### Collected data
========================================

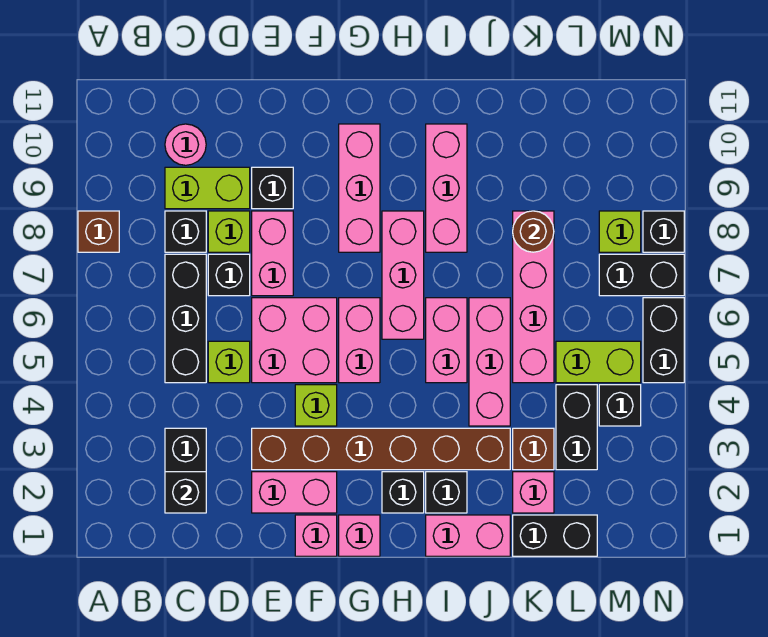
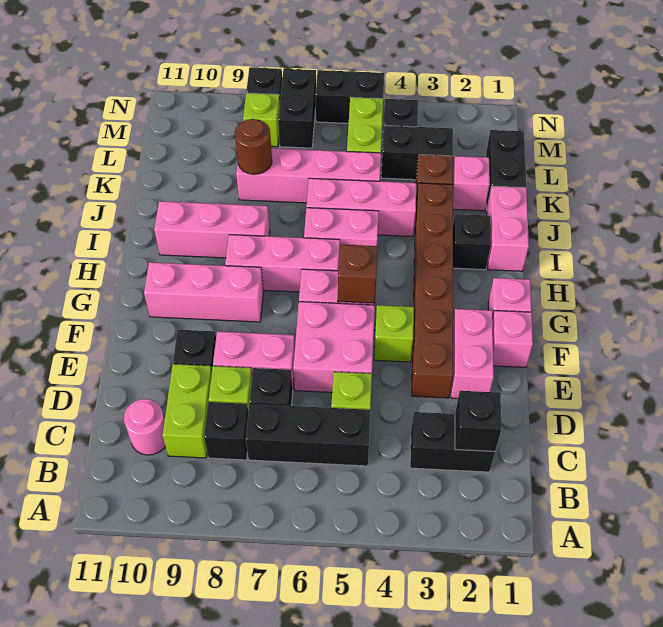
brown brick A8 level 1 -> brown brick G5 level 2
black brick H2 level 1 -> none

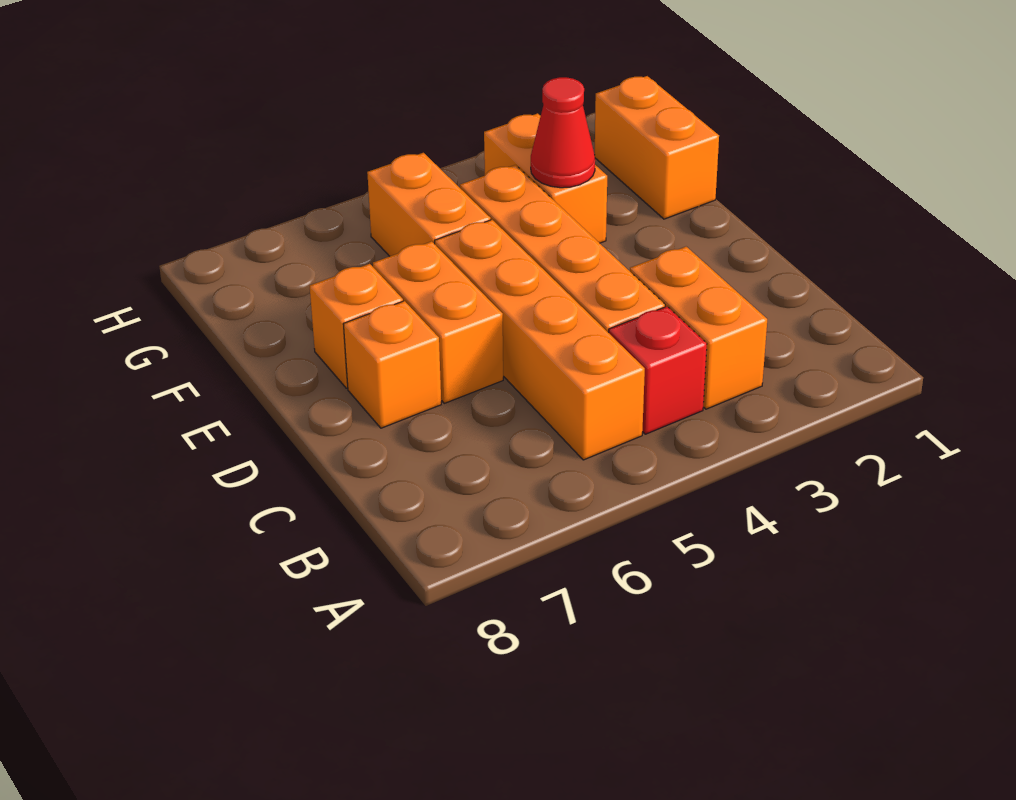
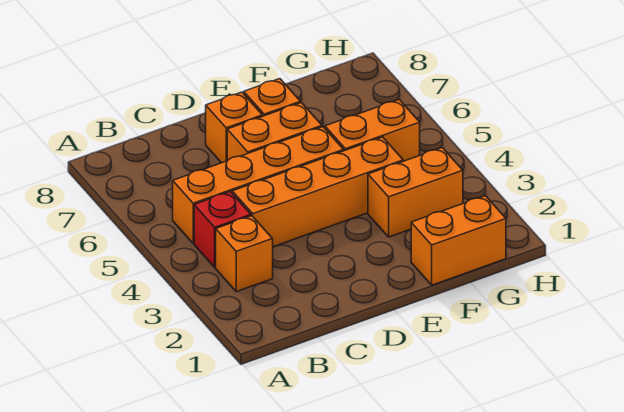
orange brick B3:C3 level 1 -> orange brick B3 level 1
red cone F3 level 2 -> none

========================================

### What you need to do
What you return should be the full listing, unchanged, minus the pictures.

### Answer space
brown brick A8 level 1 -> brown brick G5 level 2
black brick H2 level 1 -> none

orange brick B3:C3 level 1 -> orange brick B3 level 1
red cone F3 level 2 -> none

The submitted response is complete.